Reproduce the entries verbatim, starting with the first entry and ending with the line containing "red trapezoid: rotated", both included.
[start Information provided]
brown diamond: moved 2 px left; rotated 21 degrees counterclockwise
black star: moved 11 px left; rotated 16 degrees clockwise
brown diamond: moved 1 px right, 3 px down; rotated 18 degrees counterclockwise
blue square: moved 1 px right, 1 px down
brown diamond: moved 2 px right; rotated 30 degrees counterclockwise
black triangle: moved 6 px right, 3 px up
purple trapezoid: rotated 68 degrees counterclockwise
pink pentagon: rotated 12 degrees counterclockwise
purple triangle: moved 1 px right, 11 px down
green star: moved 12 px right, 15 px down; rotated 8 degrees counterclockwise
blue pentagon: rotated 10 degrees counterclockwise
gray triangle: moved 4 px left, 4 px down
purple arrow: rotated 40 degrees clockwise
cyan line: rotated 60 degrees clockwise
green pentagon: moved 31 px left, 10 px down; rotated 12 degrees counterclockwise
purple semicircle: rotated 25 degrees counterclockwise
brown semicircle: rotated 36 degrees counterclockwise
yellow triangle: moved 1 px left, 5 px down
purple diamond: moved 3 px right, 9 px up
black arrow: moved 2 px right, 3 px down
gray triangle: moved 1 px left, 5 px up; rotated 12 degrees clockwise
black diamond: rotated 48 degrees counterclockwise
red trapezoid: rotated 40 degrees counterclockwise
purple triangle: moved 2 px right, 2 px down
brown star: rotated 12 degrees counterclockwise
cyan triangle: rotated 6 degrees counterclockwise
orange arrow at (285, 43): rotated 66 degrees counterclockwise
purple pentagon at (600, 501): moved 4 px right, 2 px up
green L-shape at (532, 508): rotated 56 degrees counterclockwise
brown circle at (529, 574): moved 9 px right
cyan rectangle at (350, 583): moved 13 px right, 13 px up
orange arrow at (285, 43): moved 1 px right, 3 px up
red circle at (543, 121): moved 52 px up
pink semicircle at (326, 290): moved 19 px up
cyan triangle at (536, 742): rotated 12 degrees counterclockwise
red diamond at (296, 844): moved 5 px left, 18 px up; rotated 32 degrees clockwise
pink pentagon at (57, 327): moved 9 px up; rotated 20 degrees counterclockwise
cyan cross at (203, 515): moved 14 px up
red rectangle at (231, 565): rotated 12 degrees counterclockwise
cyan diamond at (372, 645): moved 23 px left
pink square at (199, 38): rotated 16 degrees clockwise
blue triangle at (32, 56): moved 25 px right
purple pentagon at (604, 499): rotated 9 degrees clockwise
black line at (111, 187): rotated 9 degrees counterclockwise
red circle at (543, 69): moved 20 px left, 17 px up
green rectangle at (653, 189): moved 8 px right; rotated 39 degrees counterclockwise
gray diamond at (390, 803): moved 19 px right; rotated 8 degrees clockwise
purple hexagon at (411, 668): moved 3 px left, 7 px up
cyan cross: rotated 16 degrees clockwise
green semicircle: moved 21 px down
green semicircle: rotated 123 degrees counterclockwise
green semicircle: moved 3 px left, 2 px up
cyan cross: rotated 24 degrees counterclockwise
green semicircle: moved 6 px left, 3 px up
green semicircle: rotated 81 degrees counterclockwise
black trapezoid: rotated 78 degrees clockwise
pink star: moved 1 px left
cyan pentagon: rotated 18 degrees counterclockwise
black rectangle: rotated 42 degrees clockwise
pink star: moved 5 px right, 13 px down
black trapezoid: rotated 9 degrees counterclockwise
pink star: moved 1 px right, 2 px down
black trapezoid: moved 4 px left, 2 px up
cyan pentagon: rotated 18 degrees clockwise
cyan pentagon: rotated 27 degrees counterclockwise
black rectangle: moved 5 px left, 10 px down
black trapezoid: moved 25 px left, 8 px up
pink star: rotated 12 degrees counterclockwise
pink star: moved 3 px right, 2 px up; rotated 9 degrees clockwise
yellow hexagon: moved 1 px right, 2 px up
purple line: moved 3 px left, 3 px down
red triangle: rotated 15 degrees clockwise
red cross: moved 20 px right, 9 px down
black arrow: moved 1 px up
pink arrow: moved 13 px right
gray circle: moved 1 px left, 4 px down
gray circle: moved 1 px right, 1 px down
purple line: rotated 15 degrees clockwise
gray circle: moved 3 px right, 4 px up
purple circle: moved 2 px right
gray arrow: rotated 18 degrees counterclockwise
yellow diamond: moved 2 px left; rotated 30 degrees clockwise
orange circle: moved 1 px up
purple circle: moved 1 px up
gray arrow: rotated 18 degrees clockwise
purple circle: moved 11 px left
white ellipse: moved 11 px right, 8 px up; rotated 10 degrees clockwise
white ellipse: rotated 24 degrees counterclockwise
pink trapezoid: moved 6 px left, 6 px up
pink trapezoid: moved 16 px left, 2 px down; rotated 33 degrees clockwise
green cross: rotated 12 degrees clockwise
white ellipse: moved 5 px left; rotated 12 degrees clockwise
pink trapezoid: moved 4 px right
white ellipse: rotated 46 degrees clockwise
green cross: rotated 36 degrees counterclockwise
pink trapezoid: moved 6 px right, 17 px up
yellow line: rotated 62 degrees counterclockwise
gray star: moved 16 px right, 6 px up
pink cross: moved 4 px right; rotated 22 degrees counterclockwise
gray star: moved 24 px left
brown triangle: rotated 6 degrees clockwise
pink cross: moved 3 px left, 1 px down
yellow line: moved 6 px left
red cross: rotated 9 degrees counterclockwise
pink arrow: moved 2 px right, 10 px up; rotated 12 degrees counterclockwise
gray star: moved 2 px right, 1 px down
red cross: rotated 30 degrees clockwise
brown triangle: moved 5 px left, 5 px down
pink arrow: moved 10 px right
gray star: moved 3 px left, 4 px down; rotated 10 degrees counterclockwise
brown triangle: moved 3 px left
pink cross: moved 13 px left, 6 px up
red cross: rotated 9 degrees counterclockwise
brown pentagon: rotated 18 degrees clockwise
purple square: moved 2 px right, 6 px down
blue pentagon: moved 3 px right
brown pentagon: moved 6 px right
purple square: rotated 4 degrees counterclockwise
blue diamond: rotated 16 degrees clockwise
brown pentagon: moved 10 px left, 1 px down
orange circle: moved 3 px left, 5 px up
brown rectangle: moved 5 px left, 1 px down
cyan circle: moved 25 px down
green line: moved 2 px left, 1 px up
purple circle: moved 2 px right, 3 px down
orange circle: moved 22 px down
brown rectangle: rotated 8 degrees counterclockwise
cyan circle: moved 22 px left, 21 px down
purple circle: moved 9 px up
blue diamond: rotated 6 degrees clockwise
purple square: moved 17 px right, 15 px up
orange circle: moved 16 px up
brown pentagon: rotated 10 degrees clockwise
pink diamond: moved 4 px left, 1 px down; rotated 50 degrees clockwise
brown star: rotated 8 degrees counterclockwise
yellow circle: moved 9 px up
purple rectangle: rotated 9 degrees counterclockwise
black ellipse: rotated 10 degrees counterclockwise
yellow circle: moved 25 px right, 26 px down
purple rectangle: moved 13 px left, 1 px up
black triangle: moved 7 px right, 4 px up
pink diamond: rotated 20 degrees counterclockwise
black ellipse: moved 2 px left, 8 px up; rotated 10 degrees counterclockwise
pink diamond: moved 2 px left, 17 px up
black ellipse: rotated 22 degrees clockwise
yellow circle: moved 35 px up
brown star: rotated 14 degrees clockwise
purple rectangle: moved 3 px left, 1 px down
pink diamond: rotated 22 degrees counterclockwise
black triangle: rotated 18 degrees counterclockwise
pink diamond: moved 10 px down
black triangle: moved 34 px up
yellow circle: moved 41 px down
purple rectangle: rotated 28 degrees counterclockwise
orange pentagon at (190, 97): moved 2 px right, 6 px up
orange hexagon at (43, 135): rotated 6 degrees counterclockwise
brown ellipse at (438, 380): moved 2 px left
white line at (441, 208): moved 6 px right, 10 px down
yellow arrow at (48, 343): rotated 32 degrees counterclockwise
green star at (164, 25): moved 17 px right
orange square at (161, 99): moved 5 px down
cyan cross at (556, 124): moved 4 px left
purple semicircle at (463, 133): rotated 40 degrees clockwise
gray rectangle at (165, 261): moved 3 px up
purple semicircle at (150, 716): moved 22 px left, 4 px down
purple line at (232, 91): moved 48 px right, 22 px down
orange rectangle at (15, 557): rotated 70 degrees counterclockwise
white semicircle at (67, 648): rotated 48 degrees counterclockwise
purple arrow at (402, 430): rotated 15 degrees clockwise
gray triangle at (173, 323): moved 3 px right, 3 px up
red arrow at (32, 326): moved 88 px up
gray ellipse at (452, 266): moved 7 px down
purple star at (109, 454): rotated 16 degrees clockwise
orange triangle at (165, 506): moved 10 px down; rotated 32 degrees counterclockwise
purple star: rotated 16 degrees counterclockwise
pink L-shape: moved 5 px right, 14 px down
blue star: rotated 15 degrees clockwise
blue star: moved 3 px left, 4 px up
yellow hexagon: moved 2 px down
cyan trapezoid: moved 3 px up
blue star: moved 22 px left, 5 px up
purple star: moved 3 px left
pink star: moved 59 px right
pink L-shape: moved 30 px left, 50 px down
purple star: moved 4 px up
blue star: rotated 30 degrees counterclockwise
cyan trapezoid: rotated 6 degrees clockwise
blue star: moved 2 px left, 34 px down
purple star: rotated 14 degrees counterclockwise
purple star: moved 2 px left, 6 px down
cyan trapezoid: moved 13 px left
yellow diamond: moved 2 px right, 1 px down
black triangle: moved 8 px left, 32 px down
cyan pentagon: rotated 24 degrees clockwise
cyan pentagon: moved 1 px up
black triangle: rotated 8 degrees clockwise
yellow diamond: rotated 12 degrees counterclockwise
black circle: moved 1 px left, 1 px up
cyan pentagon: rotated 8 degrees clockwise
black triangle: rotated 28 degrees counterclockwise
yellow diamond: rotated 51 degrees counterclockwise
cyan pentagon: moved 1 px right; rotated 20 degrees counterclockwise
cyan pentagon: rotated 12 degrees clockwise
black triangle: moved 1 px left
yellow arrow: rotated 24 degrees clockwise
[end Information provided]
Problem solution:
brown diamond: moved 2 px left; rotated 21 degrees counterclockwise
black star: moved 11 px left; rotated 16 degrees clockwise
brown diamond: moved 1 px right, 3 px down; rotated 18 degrees counterclockwise
blue square: moved 1 px right, 1 px down
brown diamond: moved 2 px right; rotated 30 degrees counterclockwise
black triangle: moved 6 px right, 3 px up
purple trapezoid: rotated 68 degrees counterclockwise
pink pentagon: rotated 12 degrees counterclockwise
purple triangle: moved 1 px right, 11 px down
green star: moved 12 px right, 15 px down; rotated 8 degrees counterclockwise
blue pentagon: rotated 10 degrees counterclockwise
gray triangle: moved 4 px left, 4 px down
purple arrow: rotated 40 degrees clockwise
cyan line: rotated 60 degrees clockwise
green pentagon: moved 31 px left, 10 px down; rotated 12 degrees counterclockwise
purple semicircle: rotated 25 degrees counterclockwise
brown semicircle: rotated 36 degrees counterclockwise
yellow triangle: moved 1 px left, 5 px down
purple diamond: moved 3 px right, 9 px up
black arrow: moved 2 px right, 3 px down
gray triangle: moved 1 px left, 5 px up; rotated 12 degrees clockwise
black diamond: rotated 48 degrees counterclockwise
red trapezoid: rotated 40 degrees counterclockwise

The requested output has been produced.